PROBLEM DETAILS » Starting at the line that contains "Q5: PNP BD140", print every remaining line of the entries, unchanged, and output nothing more.

━━ THE DATA ━━

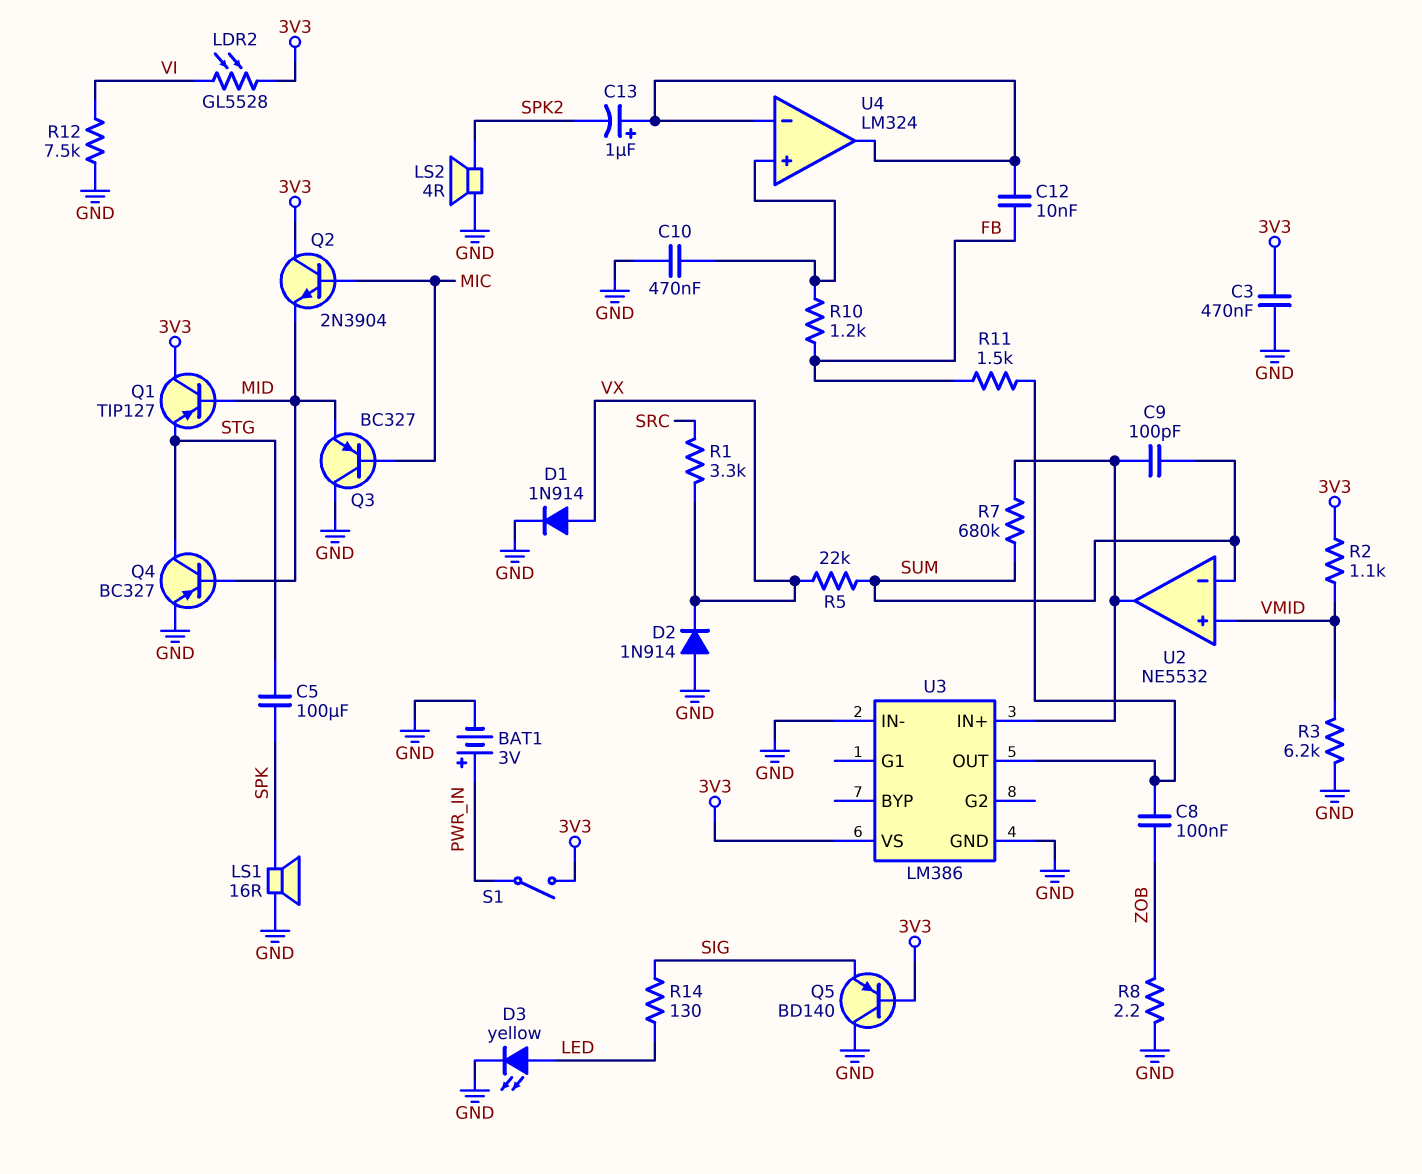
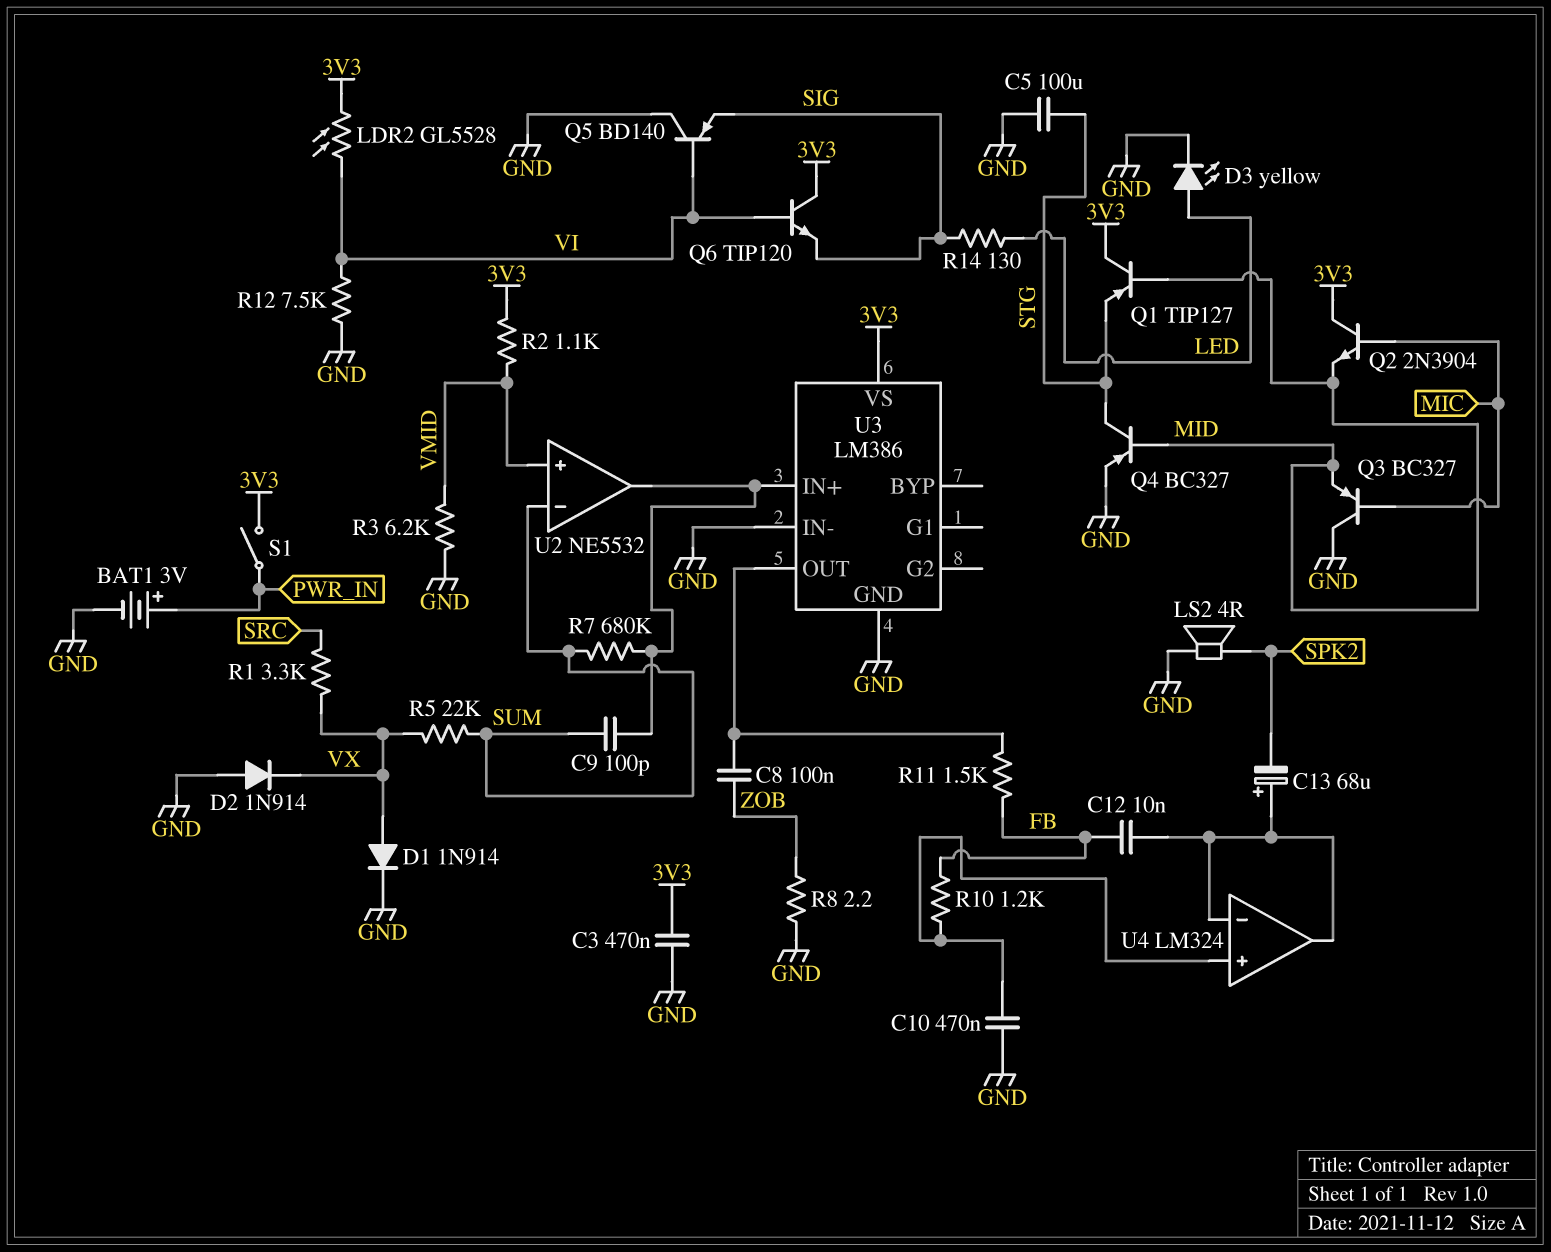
C5: 100uF (SPK, STG) -> 100uF (GND, STG)
C13: 1uF (plus U4/in-, minus SPK2) -> 68uF (plus U4/in-, minus SPK2)
LS1: speaker 16R (GND, SPK) -> none
Q5: PNP BD140 (B 3V3, C GND, E SIG) -> PNP BD140 (B VI, C GND, E SIG)
Q6: none -> NPN TIP120 (B VI, C 3V3, E SIG)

━━━

TASK RESPONSE »
Q5: PNP BD140 (B 3V3, C GND, E SIG) -> PNP BD140 (B VI, C GND, E SIG)
Q6: none -> NPN TIP120 (B VI, C 3V3, E SIG)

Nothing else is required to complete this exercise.